• _EXERCISE MATERIALS_:
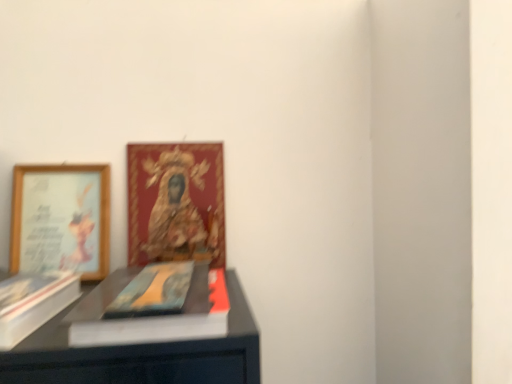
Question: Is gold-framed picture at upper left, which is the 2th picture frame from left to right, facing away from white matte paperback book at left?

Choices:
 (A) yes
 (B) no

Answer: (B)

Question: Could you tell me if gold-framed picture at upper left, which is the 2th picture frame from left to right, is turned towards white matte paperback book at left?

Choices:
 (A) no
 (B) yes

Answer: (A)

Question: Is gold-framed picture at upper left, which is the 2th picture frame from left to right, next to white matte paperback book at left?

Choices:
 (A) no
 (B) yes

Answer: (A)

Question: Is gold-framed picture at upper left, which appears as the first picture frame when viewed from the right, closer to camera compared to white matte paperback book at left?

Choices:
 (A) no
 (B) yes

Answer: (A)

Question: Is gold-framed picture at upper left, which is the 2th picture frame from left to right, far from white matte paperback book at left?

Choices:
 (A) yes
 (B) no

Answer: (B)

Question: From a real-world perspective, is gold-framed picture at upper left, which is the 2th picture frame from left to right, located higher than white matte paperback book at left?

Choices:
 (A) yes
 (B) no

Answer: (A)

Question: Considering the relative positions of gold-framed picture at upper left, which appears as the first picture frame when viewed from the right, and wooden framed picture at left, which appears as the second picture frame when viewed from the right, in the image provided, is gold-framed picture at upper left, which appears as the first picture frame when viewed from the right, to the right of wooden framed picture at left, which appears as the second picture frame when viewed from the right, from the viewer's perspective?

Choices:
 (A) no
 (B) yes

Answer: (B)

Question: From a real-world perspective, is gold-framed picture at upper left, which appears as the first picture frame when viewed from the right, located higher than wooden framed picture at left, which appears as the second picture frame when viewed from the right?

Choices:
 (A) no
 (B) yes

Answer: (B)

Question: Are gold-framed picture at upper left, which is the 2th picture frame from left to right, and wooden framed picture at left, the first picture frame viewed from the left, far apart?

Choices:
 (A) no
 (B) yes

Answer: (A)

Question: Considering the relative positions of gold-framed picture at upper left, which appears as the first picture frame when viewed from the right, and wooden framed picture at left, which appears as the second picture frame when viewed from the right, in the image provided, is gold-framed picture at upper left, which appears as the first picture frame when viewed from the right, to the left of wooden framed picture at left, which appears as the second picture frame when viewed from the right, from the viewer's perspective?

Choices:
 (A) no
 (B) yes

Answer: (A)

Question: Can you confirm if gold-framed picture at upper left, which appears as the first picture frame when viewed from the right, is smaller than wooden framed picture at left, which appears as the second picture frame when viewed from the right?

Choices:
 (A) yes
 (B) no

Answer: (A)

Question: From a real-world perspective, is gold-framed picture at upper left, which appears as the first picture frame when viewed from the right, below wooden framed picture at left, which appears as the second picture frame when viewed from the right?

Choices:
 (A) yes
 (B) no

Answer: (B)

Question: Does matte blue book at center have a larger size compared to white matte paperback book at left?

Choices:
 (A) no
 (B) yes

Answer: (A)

• _TASK DIRECTIONS_:
Repeat all of the rows above line for line, leaving out the pictures.

• _EXERCISE RESPONSE_:
Question: Is gold-framed picture at upper left, which is the 2th picture frame from left to right, facing away from white matte paperback book at left?

Choices:
 (A) yes
 (B) no

Answer: (B)

Question: Could you tell me if gold-framed picture at upper left, which is the 2th picture frame from left to right, is turned towards white matte paperback book at left?

Choices:
 (A) no
 (B) yes

Answer: (A)

Question: Is gold-framed picture at upper left, which is the 2th picture frame from left to right, next to white matte paperback book at left?

Choices:
 (A) no
 (B) yes

Answer: (A)

Question: Is gold-framed picture at upper left, which appears as the first picture frame when viewed from the right, closer to camera compared to white matte paperback book at left?

Choices:
 (A) no
 (B) yes

Answer: (A)

Question: Is gold-framed picture at upper left, which is the 2th picture frame from left to right, far from white matte paperback book at left?

Choices:
 (A) yes
 (B) no

Answer: (B)

Question: From a real-world perspective, is gold-framed picture at upper left, which is the 2th picture frame from left to right, located higher than white matte paperback book at left?

Choices:
 (A) yes
 (B) no

Answer: (A)

Question: Considering the relative positions of gold-framed picture at upper left, which appears as the first picture frame when viewed from the right, and wooden framed picture at left, which appears as the second picture frame when viewed from the right, in the image provided, is gold-framed picture at upper left, which appears as the first picture frame when viewed from the right, to the right of wooden framed picture at left, which appears as the second picture frame when viewed from the right, from the viewer's perspective?

Choices:
 (A) no
 (B) yes

Answer: (B)

Question: From a real-world perspective, is gold-framed picture at upper left, which appears as the first picture frame when viewed from the right, located higher than wooden framed picture at left, which appears as the second picture frame when viewed from the right?

Choices:
 (A) no
 (B) yes

Answer: (B)

Question: Are gold-framed picture at upper left, which is the 2th picture frame from left to right, and wooden framed picture at left, the first picture frame viewed from the left, far apart?

Choices:
 (A) no
 (B) yes

Answer: (A)

Question: Considering the relative positions of gold-framed picture at upper left, which appears as the first picture frame when viewed from the right, and wooden framed picture at left, which appears as the second picture frame when viewed from the right, in the image provided, is gold-framed picture at upper left, which appears as the first picture frame when viewed from the right, to the left of wooden framed picture at left, which appears as the second picture frame when viewed from the right, from the viewer's perspective?

Choices:
 (A) no
 (B) yes

Answer: (A)

Question: Can you confirm if gold-framed picture at upper left, which appears as the first picture frame when viewed from the right, is smaller than wooden framed picture at left, which appears as the second picture frame when viewed from the right?

Choices:
 (A) yes
 (B) no

Answer: (A)

Question: From a real-world perspective, is gold-framed picture at upper left, which appears as the first picture frame when viewed from the right, below wooden framed picture at left, which appears as the second picture frame when viewed from the right?

Choices:
 (A) yes
 (B) no

Answer: (B)

Question: Does matte blue book at center have a larger size compared to white matte paperback book at left?

Choices:
 (A) no
 (B) yes

Answer: (A)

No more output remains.